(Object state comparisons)
================
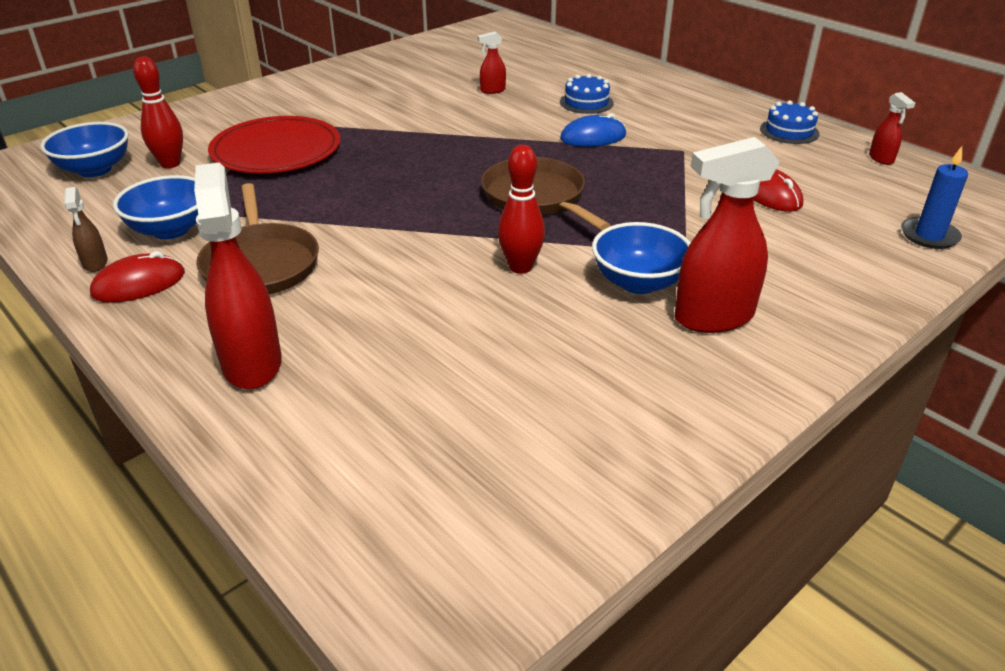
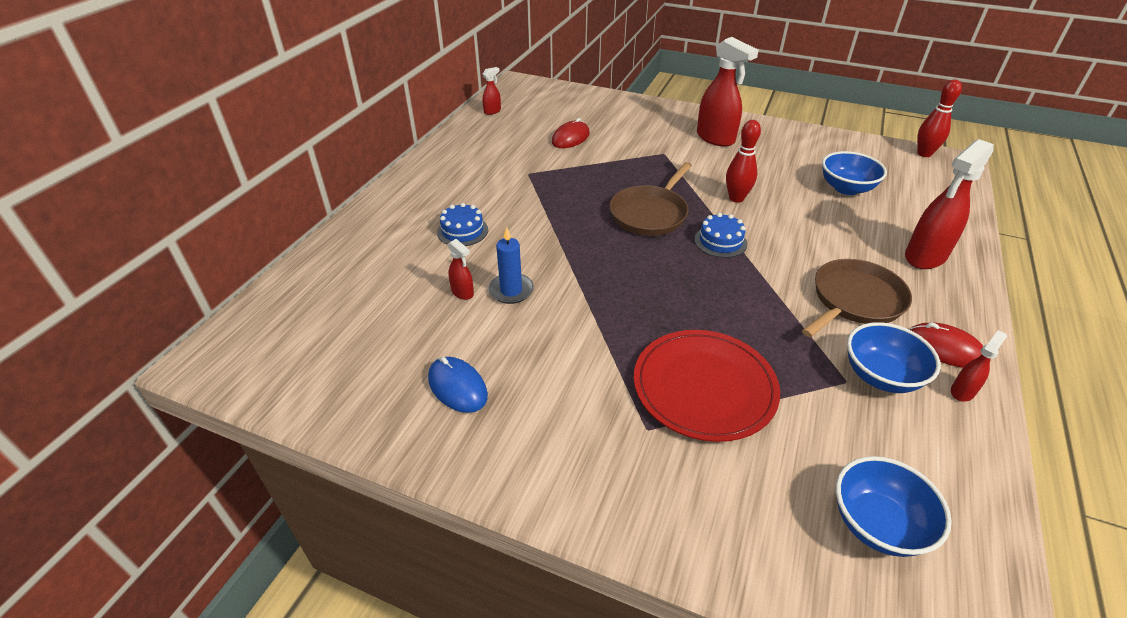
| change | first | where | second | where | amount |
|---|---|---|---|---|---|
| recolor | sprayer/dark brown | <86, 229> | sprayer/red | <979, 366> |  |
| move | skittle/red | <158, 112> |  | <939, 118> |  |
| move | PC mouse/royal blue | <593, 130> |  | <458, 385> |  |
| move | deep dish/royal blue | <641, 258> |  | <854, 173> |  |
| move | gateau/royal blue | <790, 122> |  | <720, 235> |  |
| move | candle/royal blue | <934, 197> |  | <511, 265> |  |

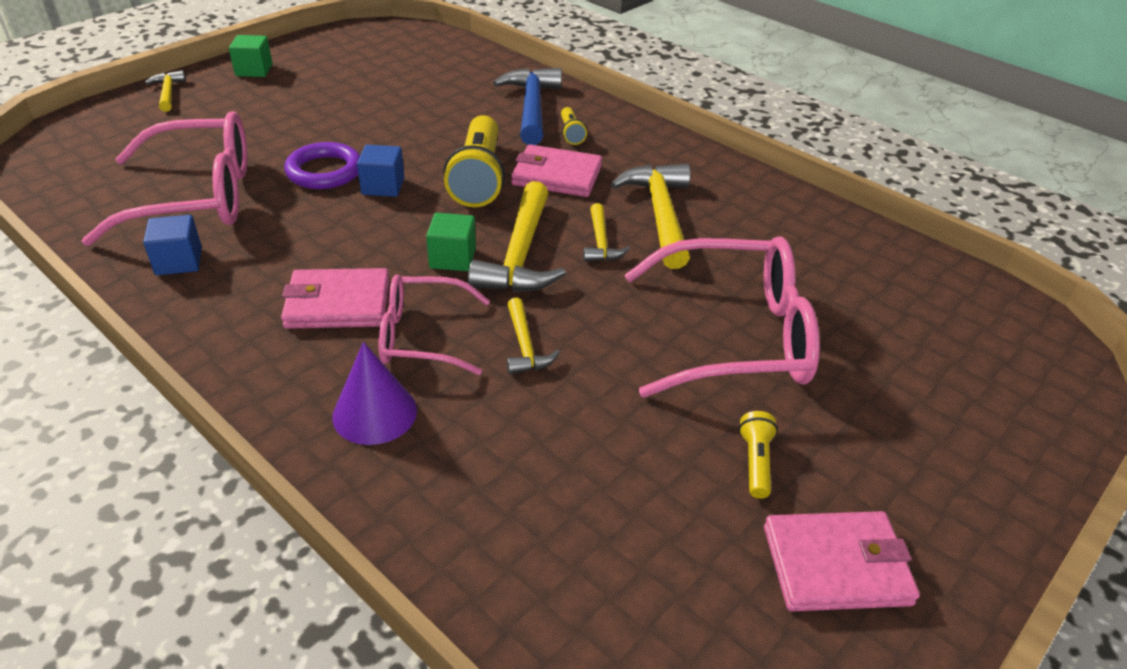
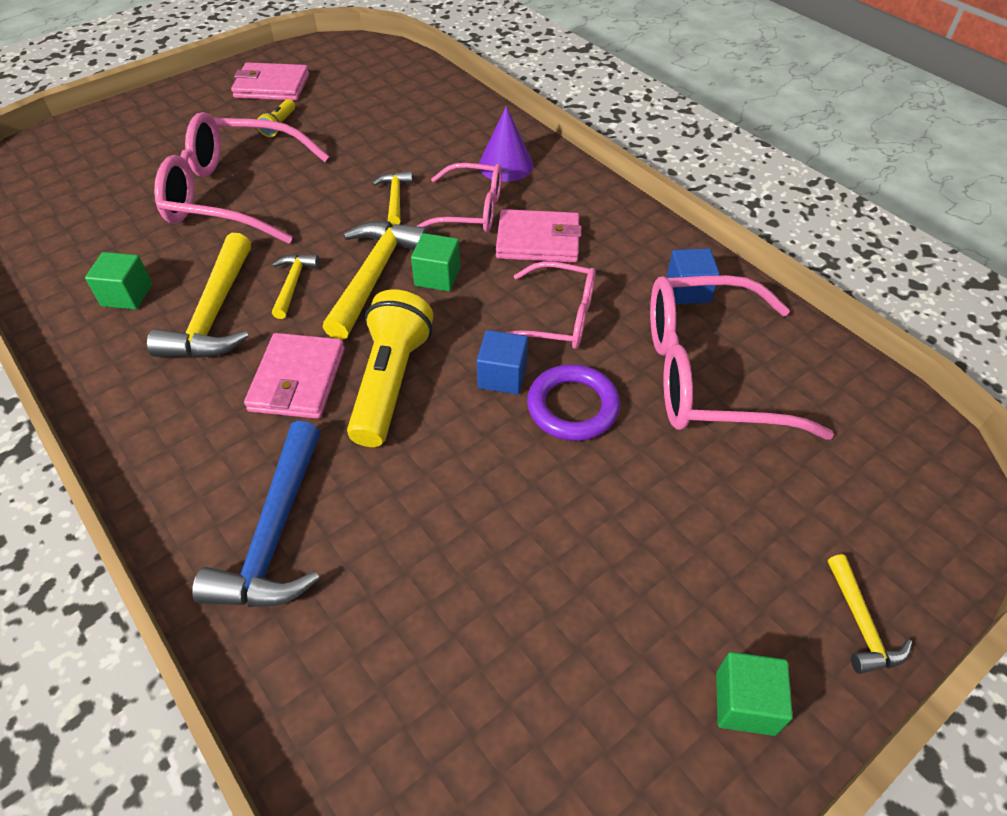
| change | first | where | second | where | amount |
|---|---|---|---|---|---|
| rotate | card wallet/pink | <556, 171> |  | <294, 376> | 75 degrees clockwise |
| delete | flashlight/yellow | <574, 126> |  |  |  |
| insert |  |  | cube/leaf-green | <118, 281> |  |
| insert |  |  | eyeglasses/pink | <551, 305> |  |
================
Leave the pictures out and output all of the data verbatim.

Response area:
| change | first | where | second | where | amount |
|---|---|---|---|---|---|
| recolor | sprayer/dark brown | <86, 229> | sprayer/red | <979, 366> |  |
| move | skittle/red | <158, 112> |  | <939, 118> |  |
| move | PC mouse/royal blue | <593, 130> |  | <458, 385> |  |
| move | deep dish/royal blue | <641, 258> |  | <854, 173> |  |
| move | gateau/royal blue | <790, 122> |  | <720, 235> |  |
| move | candle/royal blue | <934, 197> |  | <511, 265> |  |

| change | first | where | second | where | amount |
|---|---|---|---|---|---|
| rotate | card wallet/pink | <556, 171> |  | <294, 376> | 75 degrees clockwise |
| delete | flashlight/yellow | <574, 126> |  |  |  |
| insert |  |  | cube/leaf-green | <118, 281> |  |
| insert |  |  | eyeglasses/pink | <551, 305> |  |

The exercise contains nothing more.